» **Edit tracking data**

________________________________________

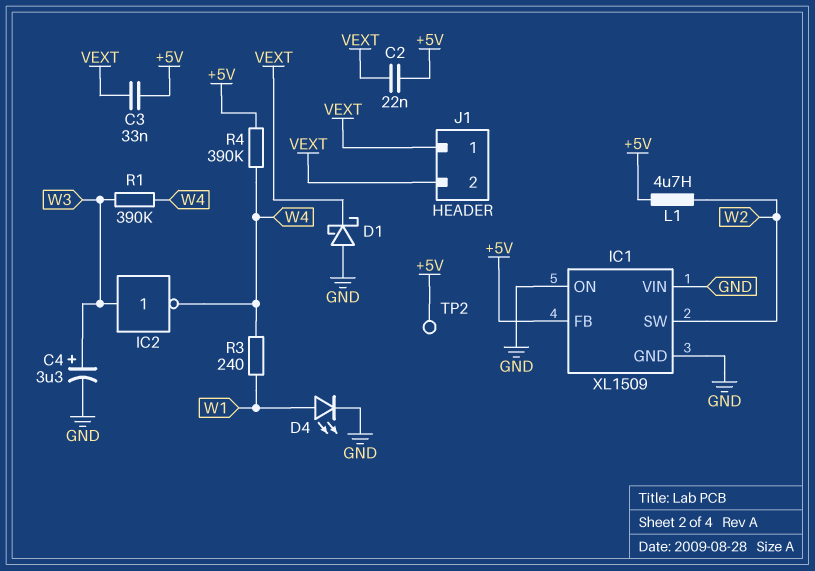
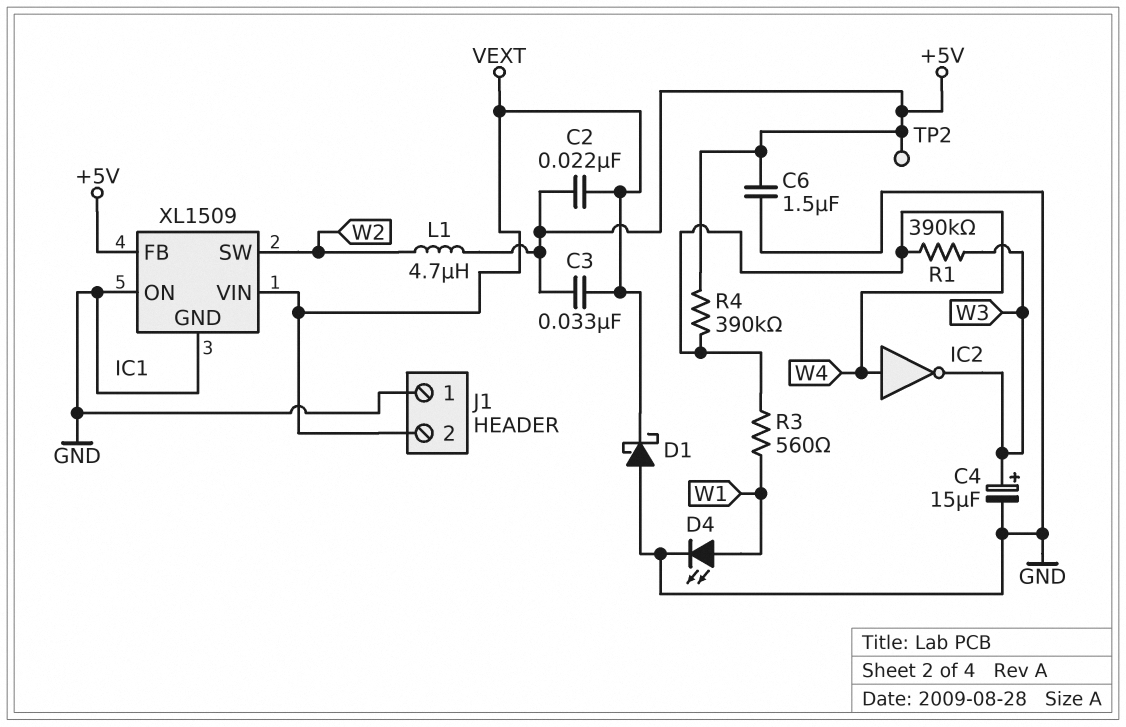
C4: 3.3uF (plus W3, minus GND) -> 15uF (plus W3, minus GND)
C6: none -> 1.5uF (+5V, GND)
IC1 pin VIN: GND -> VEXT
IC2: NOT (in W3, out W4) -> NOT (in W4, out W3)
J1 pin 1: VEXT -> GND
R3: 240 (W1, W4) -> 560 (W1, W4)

________________________________________

» **Work item**
Drop every picture and repeat the rest of the entries exactly.

» **Response to the exercise**
C4: 3.3uF (plus W3, minus GND) -> 15uF (plus W3, minus GND)
C6: none -> 1.5uF (+5V, GND)
IC1 pin VIN: GND -> VEXT
IC2: NOT (in W3, out W4) -> NOT (in W4, out W3)
J1 pin 1: VEXT -> GND
R3: 240 (W1, W4) -> 560 (W1, W4)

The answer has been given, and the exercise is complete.